►
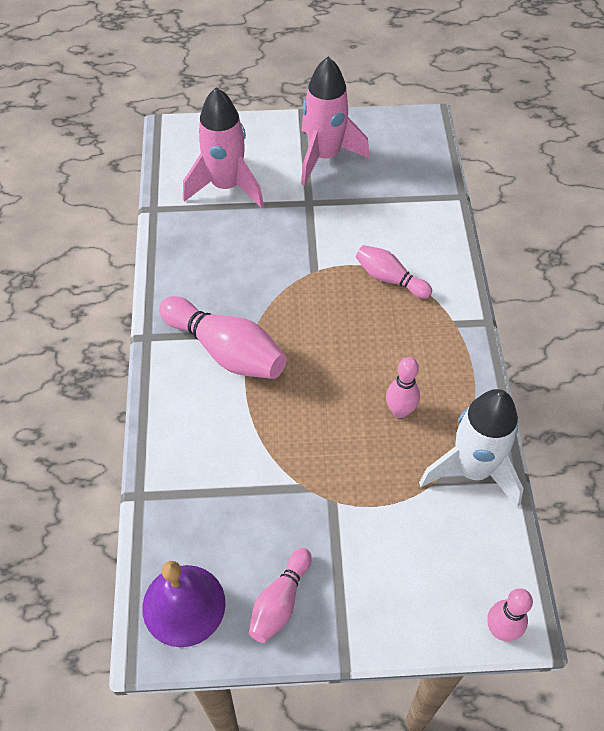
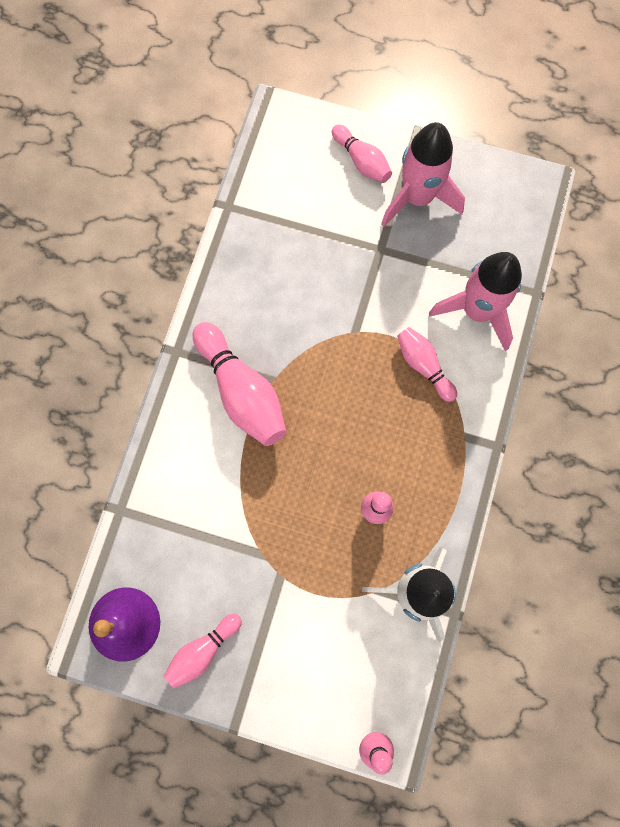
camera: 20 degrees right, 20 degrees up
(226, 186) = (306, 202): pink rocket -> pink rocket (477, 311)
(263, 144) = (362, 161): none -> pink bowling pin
◄
►
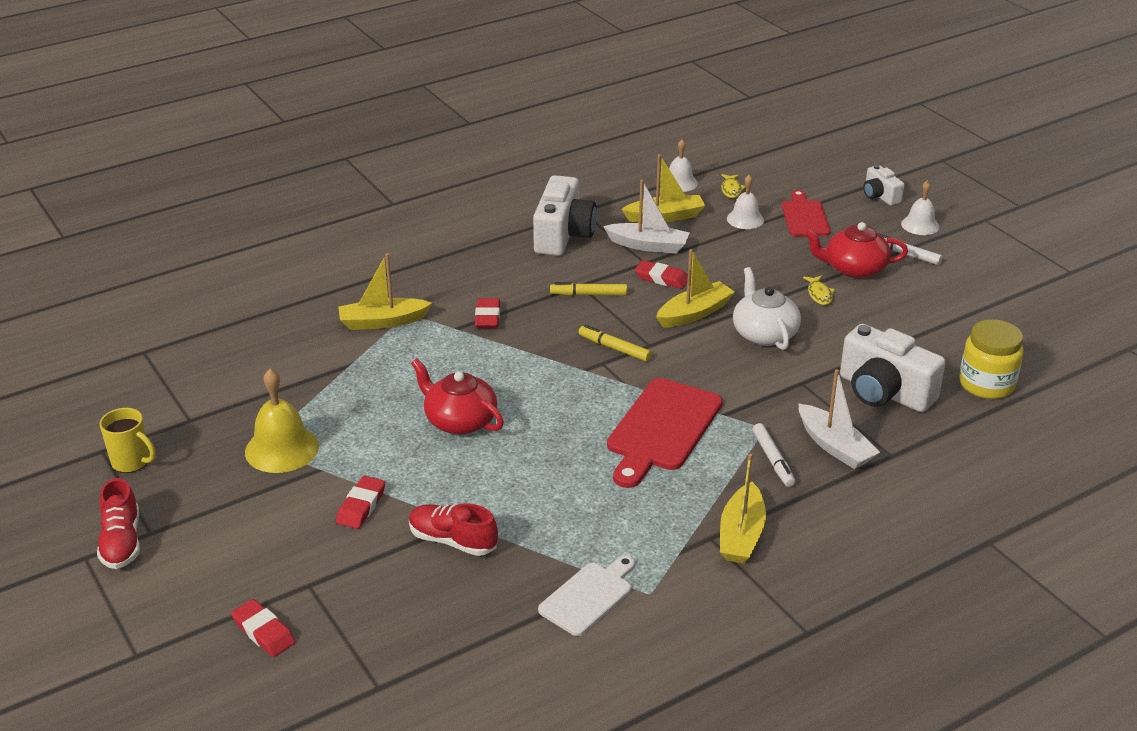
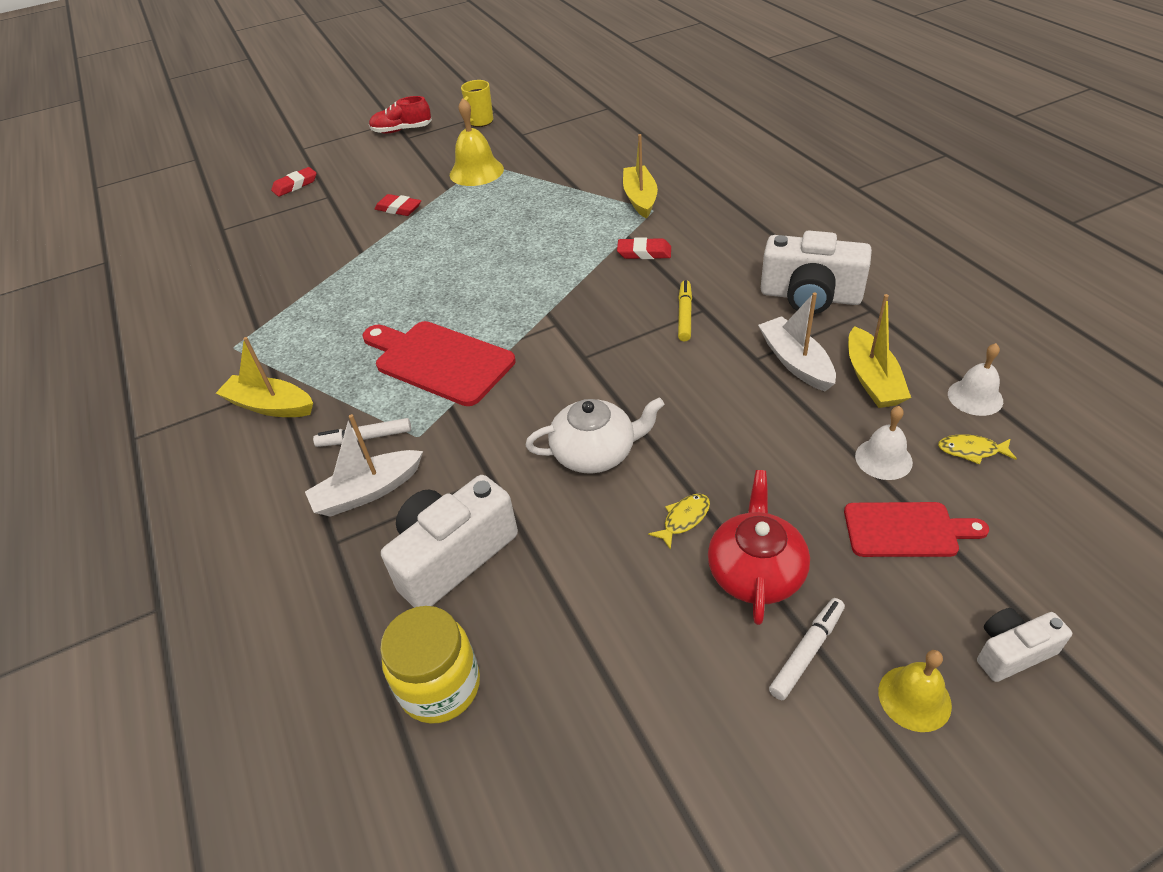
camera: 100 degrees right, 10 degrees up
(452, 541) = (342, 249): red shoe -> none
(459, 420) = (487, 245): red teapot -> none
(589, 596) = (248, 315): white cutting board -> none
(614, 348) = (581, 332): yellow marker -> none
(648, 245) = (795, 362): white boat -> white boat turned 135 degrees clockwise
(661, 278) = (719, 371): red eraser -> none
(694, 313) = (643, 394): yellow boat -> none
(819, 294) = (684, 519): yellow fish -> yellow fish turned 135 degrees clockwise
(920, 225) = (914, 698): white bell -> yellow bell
◄
**Directions for this task:** Beginning at the line with "(694, 313) = (643, 394): yellow boat -> none" and ending at the line with "(920, 225) = (914, 698): white", reproduce each line of the data above exactly, and add no other lines.

**Exercise solution:**
(694, 313) = (643, 394): yellow boat -> none
(819, 294) = (684, 519): yellow fish -> yellow fish turned 135 degrees clockwise
(920, 225) = (914, 698): white bell -> yellow bell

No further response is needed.